- **PROBLEM REQUIREMENTS**: Would you output all the lines below precisely as they stand, leaving each picture out?

- **PROVIDED DATA**:
_ _ _ _ _

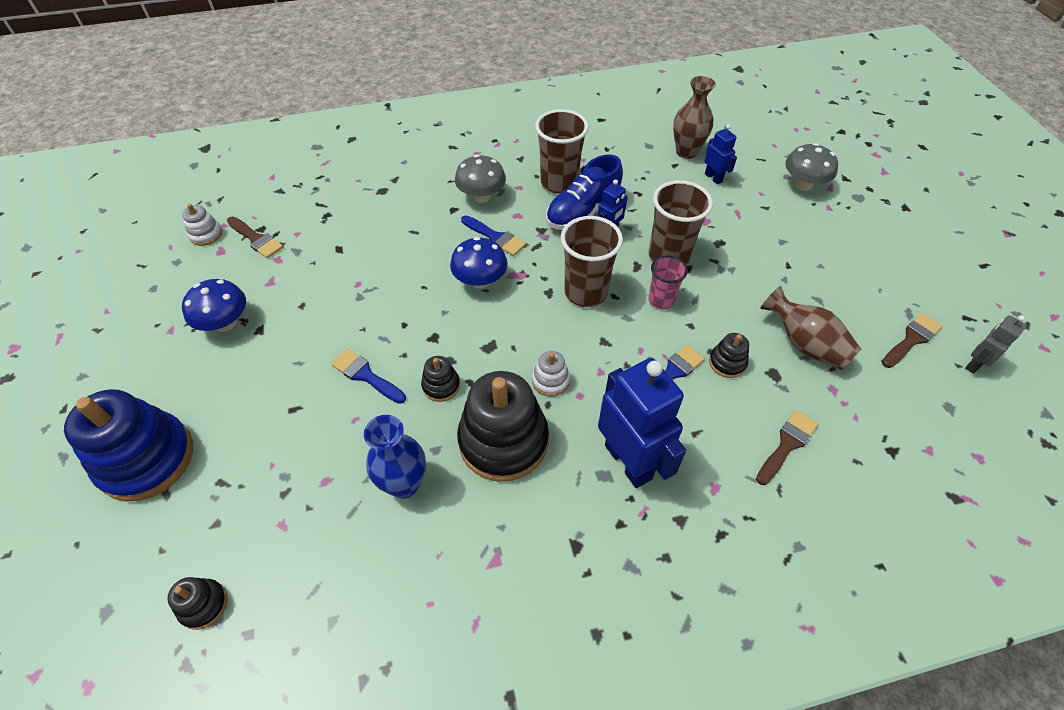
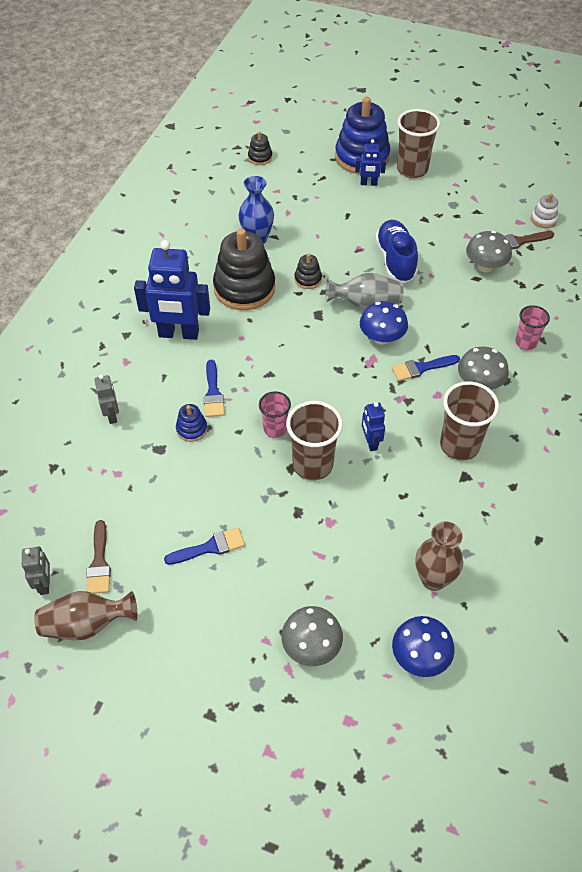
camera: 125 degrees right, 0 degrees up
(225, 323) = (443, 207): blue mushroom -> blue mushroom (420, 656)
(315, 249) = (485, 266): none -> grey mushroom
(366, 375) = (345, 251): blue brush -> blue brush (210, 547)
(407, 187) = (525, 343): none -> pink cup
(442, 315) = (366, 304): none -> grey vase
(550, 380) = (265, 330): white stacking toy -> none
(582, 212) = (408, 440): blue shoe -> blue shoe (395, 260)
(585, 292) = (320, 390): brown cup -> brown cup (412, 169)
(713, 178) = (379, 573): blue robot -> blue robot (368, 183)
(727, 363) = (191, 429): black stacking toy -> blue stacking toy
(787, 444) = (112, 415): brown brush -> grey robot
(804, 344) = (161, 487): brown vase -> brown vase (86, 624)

_ _ _ _ _

- **WRITTEN RESPONSE**:
camera: 125 degrees right, 0 degrees up
(225, 323) = (443, 207): blue mushroom -> blue mushroom (420, 656)
(315, 249) = (485, 266): none -> grey mushroom
(366, 375) = (345, 251): blue brush -> blue brush (210, 547)
(407, 187) = (525, 343): none -> pink cup
(442, 315) = (366, 304): none -> grey vase
(550, 380) = (265, 330): white stacking toy -> none
(582, 212) = (408, 440): blue shoe -> blue shoe (395, 260)
(585, 292) = (320, 390): brown cup -> brown cup (412, 169)
(713, 178) = (379, 573): blue robot -> blue robot (368, 183)
(727, 363) = (191, 429): black stacking toy -> blue stacking toy
(787, 444) = (112, 415): brown brush -> grey robot
(804, 344) = (161, 487): brown vase -> brown vase (86, 624)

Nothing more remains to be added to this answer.